[Collected data entries]

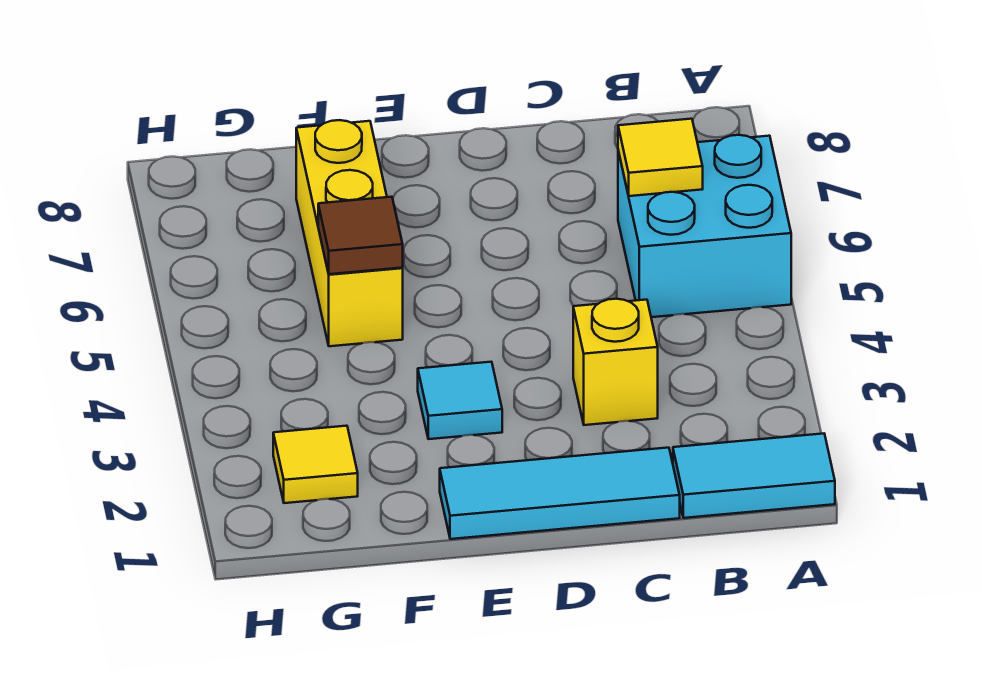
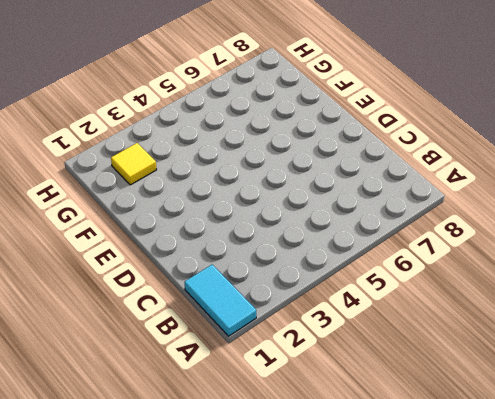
none -> cyan brick A5:B6 level 1
none -> cyan tile C1:E1 level 1

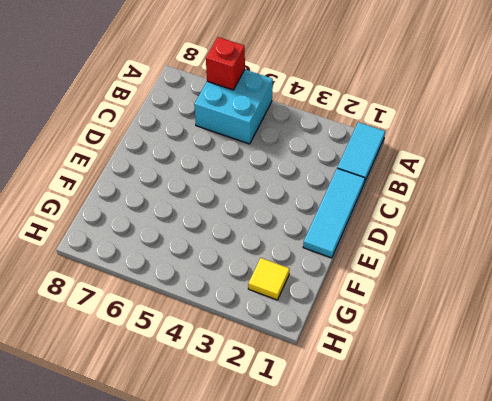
red brick A6 level 2 -> none
none -> yellow brick C3 level 1
none -> cyan tile E3 level 1

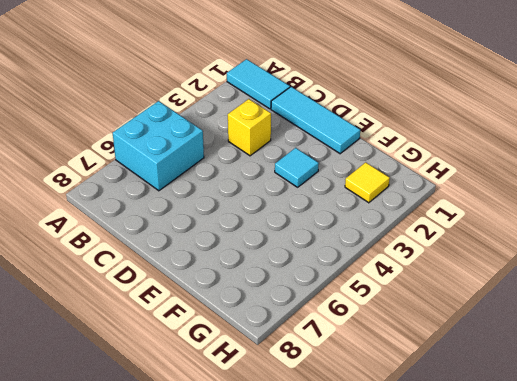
none -> yellow brick F5:F7 level 1
none -> yellow tile B6 level 2

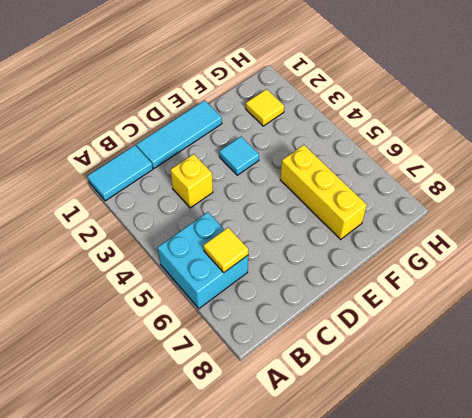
none -> brown tile F5 level 2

_Exercise details:_ Above are the entries; write them out again exactly, omitting the pictures.

_Solution for this exercise:_
none -> cyan brick A5:B6 level 1
none -> cyan tile C1:E1 level 1

red brick A6 level 2 -> none
none -> yellow brick C3 level 1
none -> cyan tile E3 level 1

none -> yellow brick F5:F7 level 1
none -> yellow tile B6 level 2

none -> brown tile F5 level 2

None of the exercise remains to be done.